# Directions:
Reproduce verbatim the rows below, beginning with the line containing "concourse [683, 284]" and continuing through the line containing "Foxdale [392, 515]", both included.

# Task data:
──────
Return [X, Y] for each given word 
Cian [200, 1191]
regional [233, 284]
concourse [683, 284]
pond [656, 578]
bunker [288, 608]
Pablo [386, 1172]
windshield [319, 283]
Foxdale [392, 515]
──────
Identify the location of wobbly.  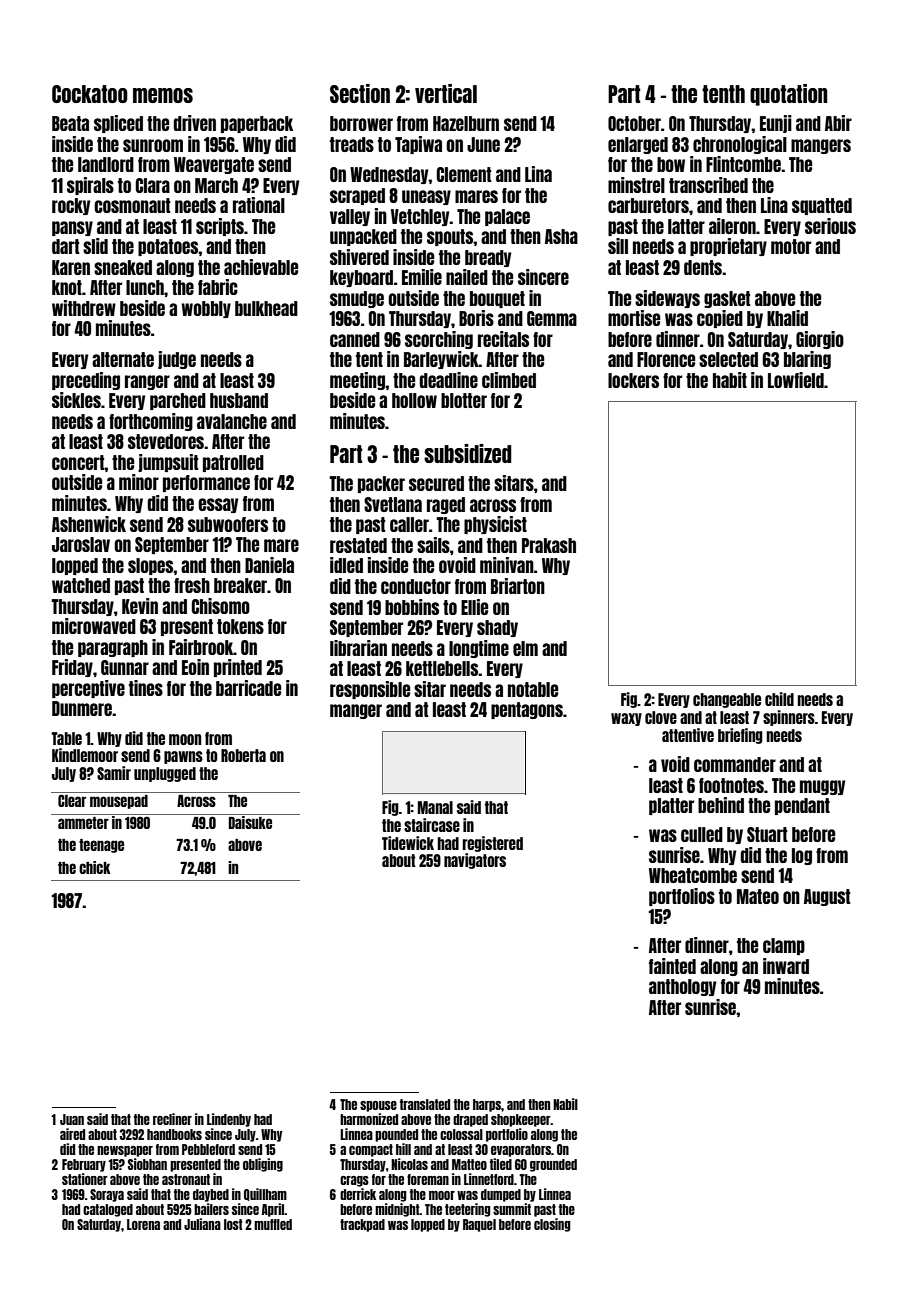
──────
# Response to this exercise:
concourse [683, 284]
pond [656, 578]
bunker [288, 608]
Pablo [386, 1172]
windshield [319, 283]
Foxdale [392, 515]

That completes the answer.